[Layout change descriptions]

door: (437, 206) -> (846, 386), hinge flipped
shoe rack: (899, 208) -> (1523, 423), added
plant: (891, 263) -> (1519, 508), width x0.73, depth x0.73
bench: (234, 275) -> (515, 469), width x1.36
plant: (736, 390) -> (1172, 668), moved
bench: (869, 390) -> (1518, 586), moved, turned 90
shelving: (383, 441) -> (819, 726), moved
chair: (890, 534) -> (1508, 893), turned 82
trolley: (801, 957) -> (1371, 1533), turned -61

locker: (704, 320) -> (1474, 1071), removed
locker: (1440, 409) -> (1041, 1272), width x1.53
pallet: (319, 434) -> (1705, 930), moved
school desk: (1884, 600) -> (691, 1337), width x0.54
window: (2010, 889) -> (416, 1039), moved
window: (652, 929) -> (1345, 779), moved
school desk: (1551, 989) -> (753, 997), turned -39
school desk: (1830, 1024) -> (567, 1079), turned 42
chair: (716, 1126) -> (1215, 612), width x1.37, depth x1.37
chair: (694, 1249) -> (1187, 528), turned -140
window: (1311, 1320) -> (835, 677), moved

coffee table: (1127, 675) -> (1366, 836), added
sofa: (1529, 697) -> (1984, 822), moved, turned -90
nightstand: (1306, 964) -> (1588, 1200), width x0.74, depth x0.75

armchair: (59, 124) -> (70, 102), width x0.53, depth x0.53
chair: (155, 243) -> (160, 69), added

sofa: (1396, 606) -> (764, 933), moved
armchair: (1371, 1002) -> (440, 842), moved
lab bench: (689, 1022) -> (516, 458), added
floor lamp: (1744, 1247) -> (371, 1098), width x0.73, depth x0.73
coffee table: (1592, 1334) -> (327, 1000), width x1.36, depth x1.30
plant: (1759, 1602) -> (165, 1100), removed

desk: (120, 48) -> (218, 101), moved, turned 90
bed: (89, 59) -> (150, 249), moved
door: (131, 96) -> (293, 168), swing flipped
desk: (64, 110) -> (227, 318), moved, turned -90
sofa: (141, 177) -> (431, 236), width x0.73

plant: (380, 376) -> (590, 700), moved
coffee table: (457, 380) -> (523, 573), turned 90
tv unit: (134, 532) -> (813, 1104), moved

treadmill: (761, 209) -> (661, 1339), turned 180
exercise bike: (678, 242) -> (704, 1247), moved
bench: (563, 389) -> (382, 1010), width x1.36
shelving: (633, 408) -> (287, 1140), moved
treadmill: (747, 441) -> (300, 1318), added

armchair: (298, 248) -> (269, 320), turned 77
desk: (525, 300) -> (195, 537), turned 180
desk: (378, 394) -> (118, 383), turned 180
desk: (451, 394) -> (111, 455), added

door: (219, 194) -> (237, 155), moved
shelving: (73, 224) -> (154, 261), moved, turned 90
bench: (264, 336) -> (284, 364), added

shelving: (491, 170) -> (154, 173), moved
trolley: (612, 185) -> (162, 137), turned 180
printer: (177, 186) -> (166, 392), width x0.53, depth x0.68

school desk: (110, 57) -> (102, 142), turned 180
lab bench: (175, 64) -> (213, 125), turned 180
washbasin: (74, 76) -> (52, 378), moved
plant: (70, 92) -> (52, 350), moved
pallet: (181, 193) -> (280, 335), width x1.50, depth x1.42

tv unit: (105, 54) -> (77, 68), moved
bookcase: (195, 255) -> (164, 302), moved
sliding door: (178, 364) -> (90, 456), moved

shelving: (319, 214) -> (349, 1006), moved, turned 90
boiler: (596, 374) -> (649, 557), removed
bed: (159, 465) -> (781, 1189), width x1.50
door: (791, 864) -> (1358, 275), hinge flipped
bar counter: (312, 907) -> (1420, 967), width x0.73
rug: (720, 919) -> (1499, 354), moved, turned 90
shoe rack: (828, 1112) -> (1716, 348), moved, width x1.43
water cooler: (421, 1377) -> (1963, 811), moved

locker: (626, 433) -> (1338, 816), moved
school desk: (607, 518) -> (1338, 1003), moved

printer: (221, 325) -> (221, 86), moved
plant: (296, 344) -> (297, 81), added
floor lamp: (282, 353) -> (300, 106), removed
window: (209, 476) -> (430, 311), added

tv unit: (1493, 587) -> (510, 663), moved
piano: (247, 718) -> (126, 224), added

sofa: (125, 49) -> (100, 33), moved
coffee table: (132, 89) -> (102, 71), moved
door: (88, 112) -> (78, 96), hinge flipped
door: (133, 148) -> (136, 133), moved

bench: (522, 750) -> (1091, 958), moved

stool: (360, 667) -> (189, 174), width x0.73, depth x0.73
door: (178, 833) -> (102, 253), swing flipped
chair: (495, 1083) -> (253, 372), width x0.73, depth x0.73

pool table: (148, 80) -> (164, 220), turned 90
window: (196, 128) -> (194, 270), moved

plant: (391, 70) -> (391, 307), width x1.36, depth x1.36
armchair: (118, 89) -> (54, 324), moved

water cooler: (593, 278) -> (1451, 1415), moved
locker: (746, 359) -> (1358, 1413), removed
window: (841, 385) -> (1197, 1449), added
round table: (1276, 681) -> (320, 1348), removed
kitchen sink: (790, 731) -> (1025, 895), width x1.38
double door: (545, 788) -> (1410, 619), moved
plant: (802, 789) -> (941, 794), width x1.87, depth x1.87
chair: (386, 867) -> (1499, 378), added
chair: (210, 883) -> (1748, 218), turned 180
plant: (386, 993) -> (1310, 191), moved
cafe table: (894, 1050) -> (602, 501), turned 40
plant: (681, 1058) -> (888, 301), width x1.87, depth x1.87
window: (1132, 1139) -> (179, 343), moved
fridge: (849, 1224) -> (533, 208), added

#### Instruction
Transcribe each entry precisely, missing none.

#### Response box
door: (437, 206) -> (846, 386), hinge flipped
shoe rack: (899, 208) -> (1523, 423), added
plant: (891, 263) -> (1519, 508), width x0.73, depth x0.73
bench: (234, 275) -> (515, 469), width x1.36
plant: (736, 390) -> (1172, 668), moved
bench: (869, 390) -> (1518, 586), moved, turned 90
shelving: (383, 441) -> (819, 726), moved
chair: (890, 534) -> (1508, 893), turned 82
trolley: (801, 957) -> (1371, 1533), turned -61

locker: (704, 320) -> (1474, 1071), removed
locker: (1440, 409) -> (1041, 1272), width x1.53
pallet: (319, 434) -> (1705, 930), moved
school desk: (1884, 600) -> (691, 1337), width x0.54
window: (2010, 889) -> (416, 1039), moved
window: (652, 929) -> (1345, 779), moved
school desk: (1551, 989) -> (753, 997), turned -39
school desk: (1830, 1024) -> (567, 1079), turned 42
chair: (716, 1126) -> (1215, 612), width x1.37, depth x1.37
chair: (694, 1249) -> (1187, 528), turned -140
window: (1311, 1320) -> (835, 677), moved

coffee table: (1127, 675) -> (1366, 836), added
sofa: (1529, 697) -> (1984, 822), moved, turned -90
nightstand: (1306, 964) -> (1588, 1200), width x0.74, depth x0.75

armchair: (59, 124) -> (70, 102), width x0.53, depth x0.53
chair: (155, 243) -> (160, 69), added

sofa: (1396, 606) -> (764, 933), moved
armchair: (1371, 1002) -> (440, 842), moved
lab bench: (689, 1022) -> (516, 458), added
floor lamp: (1744, 1247) -> (371, 1098), width x0.73, depth x0.73
coffee table: (1592, 1334) -> (327, 1000), width x1.36, depth x1.30
plant: (1759, 1602) -> (165, 1100), removed

desk: (120, 48) -> (218, 101), moved, turned 90
bed: (89, 59) -> (150, 249), moved
door: (131, 96) -> (293, 168), swing flipped
desk: (64, 110) -> (227, 318), moved, turned -90
sofa: (141, 177) -> (431, 236), width x0.73

plant: (380, 376) -> (590, 700), moved
coffee table: (457, 380) -> (523, 573), turned 90
tv unit: (134, 532) -> (813, 1104), moved

treadmill: (761, 209) -> (661, 1339), turned 180
exercise bike: (678, 242) -> (704, 1247), moved
bench: (563, 389) -> (382, 1010), width x1.36
shelving: (633, 408) -> (287, 1140), moved
treadmill: (747, 441) -> (300, 1318), added

armchair: (298, 248) -> (269, 320), turned 77
desk: (525, 300) -> (195, 537), turned 180
desk: (378, 394) -> (118, 383), turned 180
desk: (451, 394) -> (111, 455), added

door: (219, 194) -> (237, 155), moved
shelving: (73, 224) -> (154, 261), moved, turned 90
bench: (264, 336) -> (284, 364), added

shelving: (491, 170) -> (154, 173), moved
trolley: (612, 185) -> (162, 137), turned 180
printer: (177, 186) -> (166, 392), width x0.53, depth x0.68

school desk: (110, 57) -> (102, 142), turned 180
lab bench: (175, 64) -> (213, 125), turned 180
washbasin: (74, 76) -> (52, 378), moved
plant: (70, 92) -> (52, 350), moved
pallet: (181, 193) -> (280, 335), width x1.50, depth x1.42

tv unit: (105, 54) -> (77, 68), moved
bookcase: (195, 255) -> (164, 302), moved
sliding door: (178, 364) -> (90, 456), moved

shelving: (319, 214) -> (349, 1006), moved, turned 90
boiler: (596, 374) -> (649, 557), removed
bed: (159, 465) -> (781, 1189), width x1.50
door: (791, 864) -> (1358, 275), hinge flipped
bar counter: (312, 907) -> (1420, 967), width x0.73
rug: (720, 919) -> (1499, 354), moved, turned 90
shoe rack: (828, 1112) -> (1716, 348), moved, width x1.43
water cooler: (421, 1377) -> (1963, 811), moved

locker: (626, 433) -> (1338, 816), moved
school desk: (607, 518) -> (1338, 1003), moved

printer: (221, 325) -> (221, 86), moved
plant: (296, 344) -> (297, 81), added
floor lamp: (282, 353) -> (300, 106), removed
window: (209, 476) -> (430, 311), added

tv unit: (1493, 587) -> (510, 663), moved
piano: (247, 718) -> (126, 224), added

sofa: (125, 49) -> (100, 33), moved
coffee table: (132, 89) -> (102, 71), moved
door: (88, 112) -> (78, 96), hinge flipped
door: (133, 148) -> (136, 133), moved

bench: (522, 750) -> (1091, 958), moved

stool: (360, 667) -> (189, 174), width x0.73, depth x0.73
door: (178, 833) -> (102, 253), swing flipped
chair: (495, 1083) -> (253, 372), width x0.73, depth x0.73

pool table: (148, 80) -> (164, 220), turned 90
window: (196, 128) -> (194, 270), moved

plant: (391, 70) -> (391, 307), width x1.36, depth x1.36
armchair: (118, 89) -> (54, 324), moved

water cooler: (593, 278) -> (1451, 1415), moved
locker: (746, 359) -> (1358, 1413), removed
window: (841, 385) -> (1197, 1449), added
round table: (1276, 681) -> (320, 1348), removed
kitchen sink: (790, 731) -> (1025, 895), width x1.38
double door: (545, 788) -> (1410, 619), moved
plant: (802, 789) -> (941, 794), width x1.87, depth x1.87
chair: (386, 867) -> (1499, 378), added
chair: (210, 883) -> (1748, 218), turned 180
plant: (386, 993) -> (1310, 191), moved
cafe table: (894, 1050) -> (602, 501), turned 40
plant: (681, 1058) -> (888, 301), width x1.87, depth x1.87
window: (1132, 1139) -> (179, 343), moved
fridge: (849, 1224) -> (533, 208), added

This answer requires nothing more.